WORK ORDER -
The line containing "- exchanged: red" marks the end: quote every line from the start of the records below through it, word for word.

Records from a data collection
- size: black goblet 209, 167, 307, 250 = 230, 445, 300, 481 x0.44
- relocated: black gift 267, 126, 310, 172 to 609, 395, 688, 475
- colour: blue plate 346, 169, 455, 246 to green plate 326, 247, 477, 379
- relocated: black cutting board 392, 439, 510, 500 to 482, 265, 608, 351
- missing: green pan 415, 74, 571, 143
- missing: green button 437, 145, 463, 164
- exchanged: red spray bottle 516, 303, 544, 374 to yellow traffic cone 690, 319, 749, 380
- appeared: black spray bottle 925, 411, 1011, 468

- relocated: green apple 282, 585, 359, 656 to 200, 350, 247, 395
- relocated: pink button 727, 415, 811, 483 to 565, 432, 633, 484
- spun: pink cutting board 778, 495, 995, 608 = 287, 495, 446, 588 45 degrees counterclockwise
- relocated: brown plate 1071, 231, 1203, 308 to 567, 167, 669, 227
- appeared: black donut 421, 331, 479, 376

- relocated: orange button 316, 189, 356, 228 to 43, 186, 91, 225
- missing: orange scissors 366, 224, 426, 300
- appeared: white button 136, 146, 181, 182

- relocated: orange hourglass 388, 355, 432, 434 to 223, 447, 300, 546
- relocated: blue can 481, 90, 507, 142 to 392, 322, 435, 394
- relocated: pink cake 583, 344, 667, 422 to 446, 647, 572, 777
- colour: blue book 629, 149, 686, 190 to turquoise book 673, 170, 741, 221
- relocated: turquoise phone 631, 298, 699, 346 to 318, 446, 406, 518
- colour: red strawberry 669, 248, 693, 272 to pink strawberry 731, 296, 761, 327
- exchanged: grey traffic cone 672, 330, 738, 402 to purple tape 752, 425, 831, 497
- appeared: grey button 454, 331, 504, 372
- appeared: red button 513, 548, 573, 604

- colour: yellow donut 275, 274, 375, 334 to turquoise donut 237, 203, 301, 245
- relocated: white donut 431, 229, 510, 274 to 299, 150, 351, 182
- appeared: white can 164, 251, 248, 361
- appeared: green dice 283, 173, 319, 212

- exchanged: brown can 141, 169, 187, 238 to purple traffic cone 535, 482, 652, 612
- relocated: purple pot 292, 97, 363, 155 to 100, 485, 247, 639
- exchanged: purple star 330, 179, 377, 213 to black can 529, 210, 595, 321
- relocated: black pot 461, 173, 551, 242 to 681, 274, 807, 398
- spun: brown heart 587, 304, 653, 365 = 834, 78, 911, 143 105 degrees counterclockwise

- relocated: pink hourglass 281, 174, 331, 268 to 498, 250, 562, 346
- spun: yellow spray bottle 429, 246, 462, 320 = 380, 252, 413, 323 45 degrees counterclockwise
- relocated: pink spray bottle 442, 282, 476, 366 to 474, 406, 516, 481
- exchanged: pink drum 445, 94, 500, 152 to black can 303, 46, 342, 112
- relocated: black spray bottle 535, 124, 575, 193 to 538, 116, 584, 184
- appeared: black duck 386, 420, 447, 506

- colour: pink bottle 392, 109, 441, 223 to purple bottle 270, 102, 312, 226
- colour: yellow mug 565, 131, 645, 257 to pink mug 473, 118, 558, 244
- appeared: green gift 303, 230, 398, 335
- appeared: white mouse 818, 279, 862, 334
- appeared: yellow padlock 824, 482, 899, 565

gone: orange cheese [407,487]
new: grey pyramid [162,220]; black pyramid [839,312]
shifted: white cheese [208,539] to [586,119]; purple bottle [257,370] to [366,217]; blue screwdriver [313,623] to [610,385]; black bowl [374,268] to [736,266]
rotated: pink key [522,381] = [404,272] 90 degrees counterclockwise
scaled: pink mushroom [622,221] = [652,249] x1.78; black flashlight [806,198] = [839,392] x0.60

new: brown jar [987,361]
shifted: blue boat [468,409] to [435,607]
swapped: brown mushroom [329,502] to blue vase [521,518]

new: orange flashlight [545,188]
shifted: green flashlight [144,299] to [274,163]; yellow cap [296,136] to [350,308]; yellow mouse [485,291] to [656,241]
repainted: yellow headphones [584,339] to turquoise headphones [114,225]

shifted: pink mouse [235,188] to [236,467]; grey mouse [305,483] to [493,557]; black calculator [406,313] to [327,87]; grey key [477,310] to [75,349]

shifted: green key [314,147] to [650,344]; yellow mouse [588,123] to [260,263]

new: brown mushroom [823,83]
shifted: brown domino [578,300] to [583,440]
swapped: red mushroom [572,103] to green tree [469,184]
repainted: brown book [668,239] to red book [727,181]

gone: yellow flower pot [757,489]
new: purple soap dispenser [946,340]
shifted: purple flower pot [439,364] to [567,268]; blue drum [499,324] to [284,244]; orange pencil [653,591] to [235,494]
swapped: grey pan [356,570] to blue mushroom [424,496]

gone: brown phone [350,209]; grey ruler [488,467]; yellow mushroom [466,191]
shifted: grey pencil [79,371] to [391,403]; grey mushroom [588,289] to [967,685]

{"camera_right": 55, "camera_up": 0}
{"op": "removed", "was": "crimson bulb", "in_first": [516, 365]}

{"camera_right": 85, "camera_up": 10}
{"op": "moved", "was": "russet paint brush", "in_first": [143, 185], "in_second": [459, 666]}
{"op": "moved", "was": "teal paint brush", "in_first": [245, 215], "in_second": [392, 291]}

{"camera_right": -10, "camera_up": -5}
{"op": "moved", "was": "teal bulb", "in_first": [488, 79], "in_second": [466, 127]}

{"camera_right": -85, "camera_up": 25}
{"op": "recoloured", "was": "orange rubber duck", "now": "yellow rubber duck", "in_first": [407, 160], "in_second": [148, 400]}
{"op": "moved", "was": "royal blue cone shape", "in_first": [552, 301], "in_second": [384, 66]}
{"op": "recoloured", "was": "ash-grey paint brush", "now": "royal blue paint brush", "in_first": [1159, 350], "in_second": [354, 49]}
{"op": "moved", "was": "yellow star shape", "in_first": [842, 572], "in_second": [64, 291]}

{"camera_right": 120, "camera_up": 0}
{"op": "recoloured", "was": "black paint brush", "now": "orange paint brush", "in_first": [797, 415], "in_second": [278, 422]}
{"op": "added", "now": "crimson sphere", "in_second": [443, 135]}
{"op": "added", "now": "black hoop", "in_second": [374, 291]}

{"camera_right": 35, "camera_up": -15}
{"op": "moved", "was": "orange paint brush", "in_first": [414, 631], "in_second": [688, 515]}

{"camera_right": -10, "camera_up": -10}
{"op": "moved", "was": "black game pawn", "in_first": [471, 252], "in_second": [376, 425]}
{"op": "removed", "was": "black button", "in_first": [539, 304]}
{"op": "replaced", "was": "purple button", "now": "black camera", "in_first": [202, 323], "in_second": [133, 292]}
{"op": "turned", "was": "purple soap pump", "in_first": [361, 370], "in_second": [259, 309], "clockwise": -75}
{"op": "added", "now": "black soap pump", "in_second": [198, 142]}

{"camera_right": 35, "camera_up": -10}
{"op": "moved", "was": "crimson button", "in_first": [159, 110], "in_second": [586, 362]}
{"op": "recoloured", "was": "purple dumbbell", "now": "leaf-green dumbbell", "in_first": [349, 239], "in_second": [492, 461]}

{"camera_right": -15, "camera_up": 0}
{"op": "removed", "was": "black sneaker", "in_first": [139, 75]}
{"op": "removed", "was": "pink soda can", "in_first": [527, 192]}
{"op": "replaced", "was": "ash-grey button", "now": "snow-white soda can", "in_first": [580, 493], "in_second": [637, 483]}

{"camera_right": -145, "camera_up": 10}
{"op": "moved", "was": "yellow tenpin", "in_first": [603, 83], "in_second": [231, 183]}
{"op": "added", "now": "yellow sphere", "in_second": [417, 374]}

TASK OUTPUT -
- size: black goblet 209, 167, 307, 250 = 230, 445, 300, 481 x0.44
- relocated: black gift 267, 126, 310, 172 to 609, 395, 688, 475
- colour: blue plate 346, 169, 455, 246 to green plate 326, 247, 477, 379
- relocated: black cutting board 392, 439, 510, 500 to 482, 265, 608, 351
- missing: green pan 415, 74, 571, 143
- missing: green button 437, 145, 463, 164
- exchanged: red spray bottle 516, 303, 544, 374 to yellow traffic cone 690, 319, 749, 380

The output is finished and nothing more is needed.